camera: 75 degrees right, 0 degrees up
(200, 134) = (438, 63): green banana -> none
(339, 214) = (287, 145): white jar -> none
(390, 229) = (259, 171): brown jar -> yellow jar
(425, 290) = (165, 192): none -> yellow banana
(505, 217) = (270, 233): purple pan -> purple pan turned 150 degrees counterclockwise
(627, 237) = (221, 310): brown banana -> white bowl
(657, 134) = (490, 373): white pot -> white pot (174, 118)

------------------------------------------------

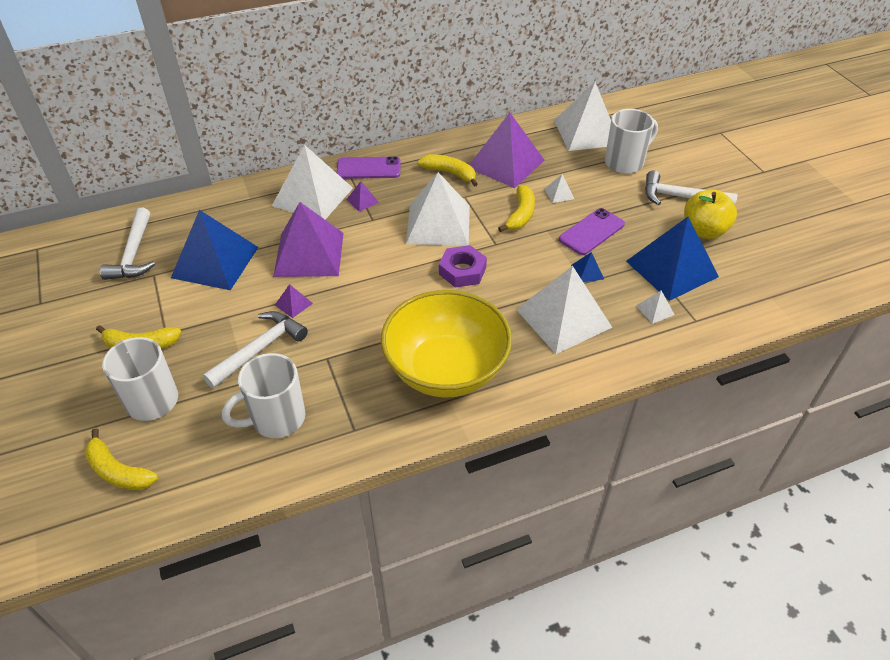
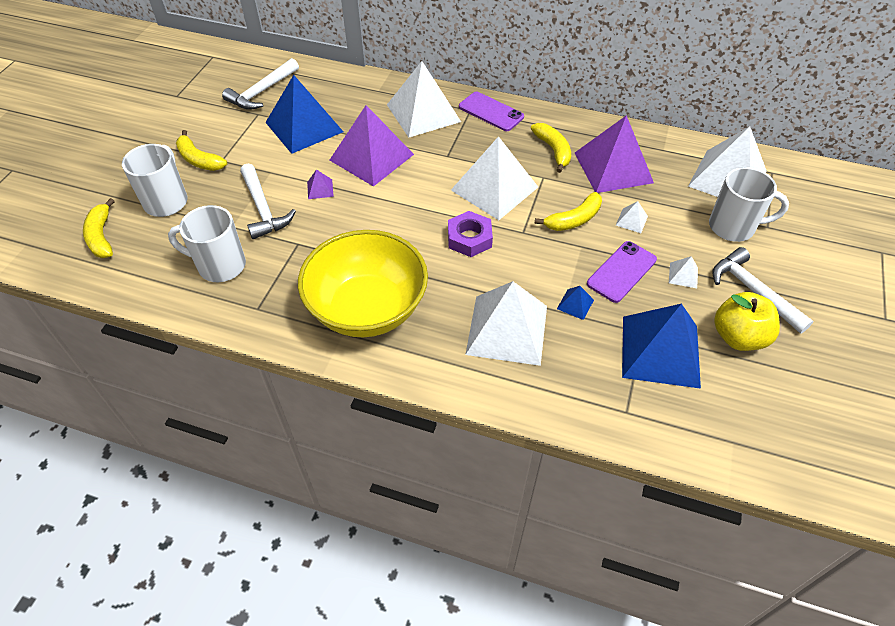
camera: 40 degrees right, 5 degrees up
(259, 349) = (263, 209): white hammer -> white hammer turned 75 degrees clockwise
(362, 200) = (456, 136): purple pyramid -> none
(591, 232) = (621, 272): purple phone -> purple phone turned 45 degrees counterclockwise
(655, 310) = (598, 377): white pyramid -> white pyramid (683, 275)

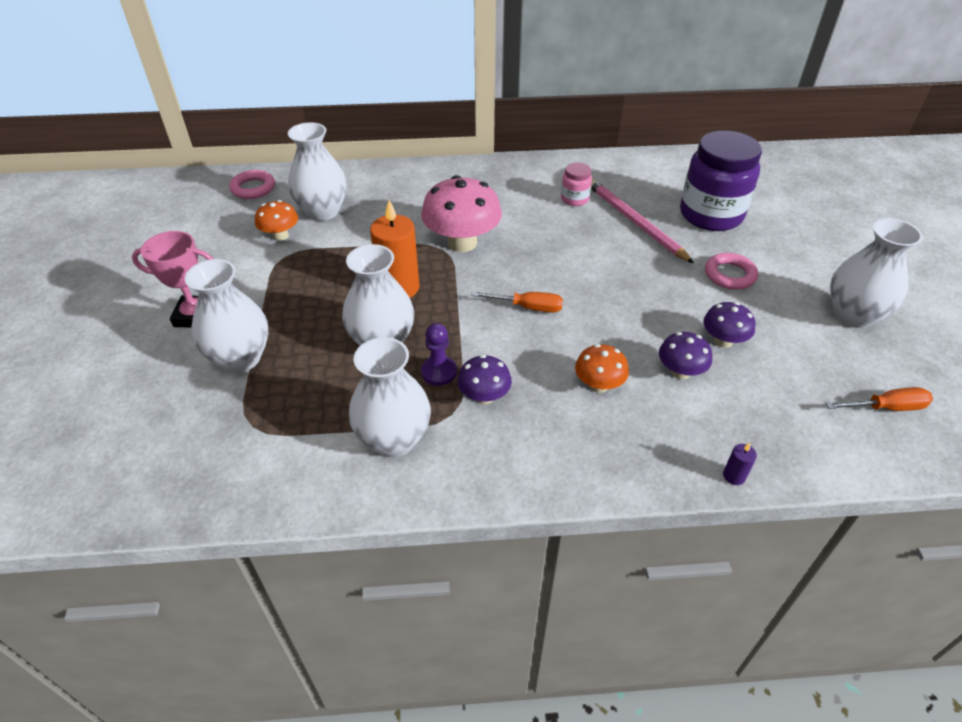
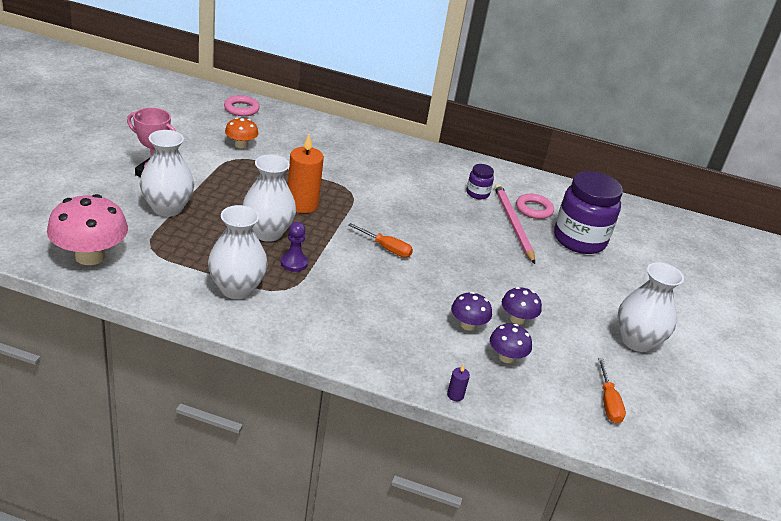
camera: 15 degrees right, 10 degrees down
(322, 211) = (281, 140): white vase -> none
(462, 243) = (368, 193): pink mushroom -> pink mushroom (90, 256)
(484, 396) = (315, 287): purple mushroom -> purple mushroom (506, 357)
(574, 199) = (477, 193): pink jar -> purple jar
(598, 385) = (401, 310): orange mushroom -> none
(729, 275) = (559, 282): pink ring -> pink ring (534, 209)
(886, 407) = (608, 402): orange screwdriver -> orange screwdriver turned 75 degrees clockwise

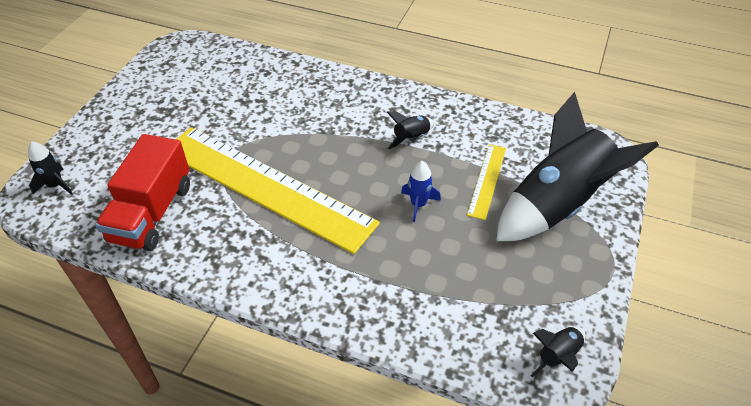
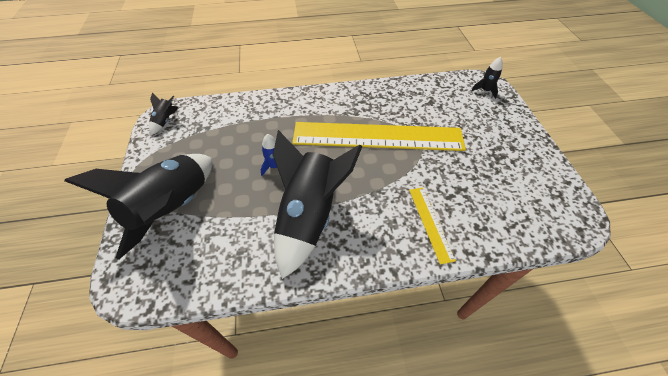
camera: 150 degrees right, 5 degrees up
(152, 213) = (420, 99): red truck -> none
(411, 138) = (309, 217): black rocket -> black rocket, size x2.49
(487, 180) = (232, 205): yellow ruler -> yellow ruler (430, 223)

------------------------------------------------

> _Aim of the task_
In the entries above, find the line holding "(627, 237) = (221, 310): brown" and the line holding "(657, 134) = (490, 373): white", then retype exactly those two lines and every line between them, and nothing else.

> _Solved exercise_
(627, 237) = (221, 310): brown banana -> white bowl
(657, 134) = (490, 373): white pot -> white pot (174, 118)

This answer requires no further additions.